- Work order: Copy out all the lines of the data precisely, omitting any pictures.

- Recorded information:
-*-
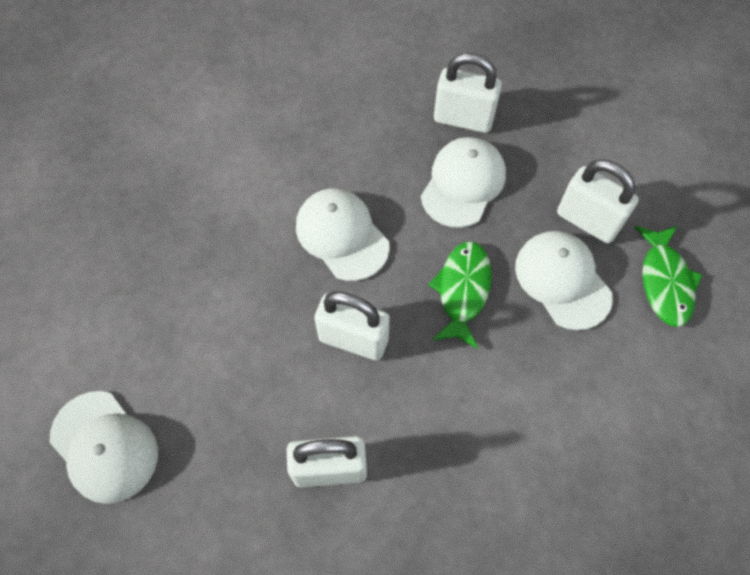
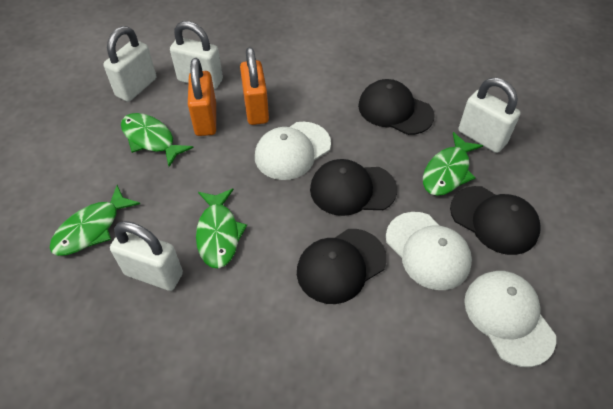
black cap: 0 -> 4
green fish: 2 -> 4
orange padlock: 0 -> 2
white cap: 4 -> 3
-*-
- Solution to the problem:
black cap: 0 -> 4
green fish: 2 -> 4
orange padlock: 0 -> 2
white cap: 4 -> 3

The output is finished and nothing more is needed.